TASK DESCRIPTION
Return each line of the records with nothing changed, pictures excepted.

THE INPUT
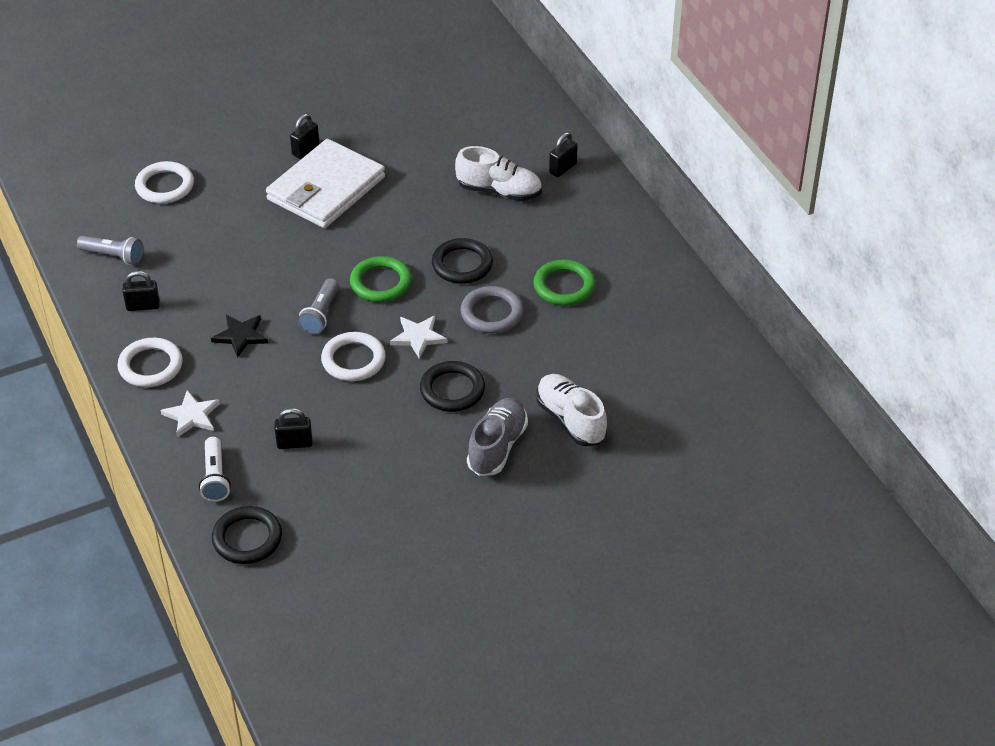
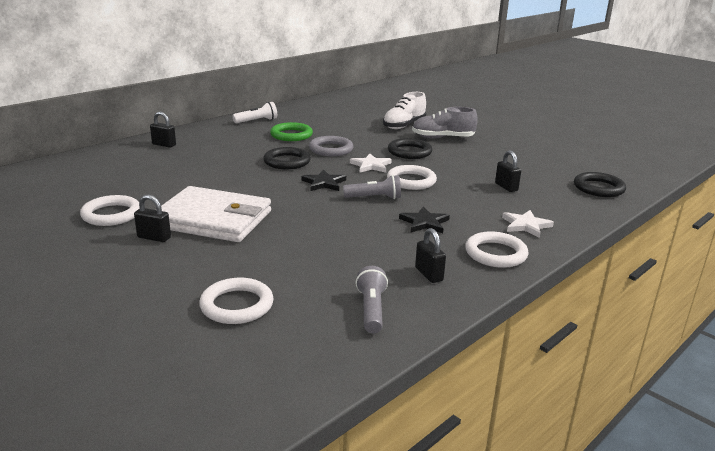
camera: 110 degrees left, 20 degrees down
(215, 477) = (568, 206): white flashlight -> white flashlight (257, 121)
(369, 126) = (111, 214): none -> white ring
(381, 283) = (324, 183): green ring -> black star
(499, 191) = (197, 159): white shoe -> none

EXERCISE OUTPUT
camera: 110 degrees left, 20 degrees down
(215, 477) = (568, 206): white flashlight -> white flashlight (257, 121)
(369, 126) = (111, 214): none -> white ring
(381, 283) = (324, 183): green ring -> black star
(499, 191) = (197, 159): white shoe -> none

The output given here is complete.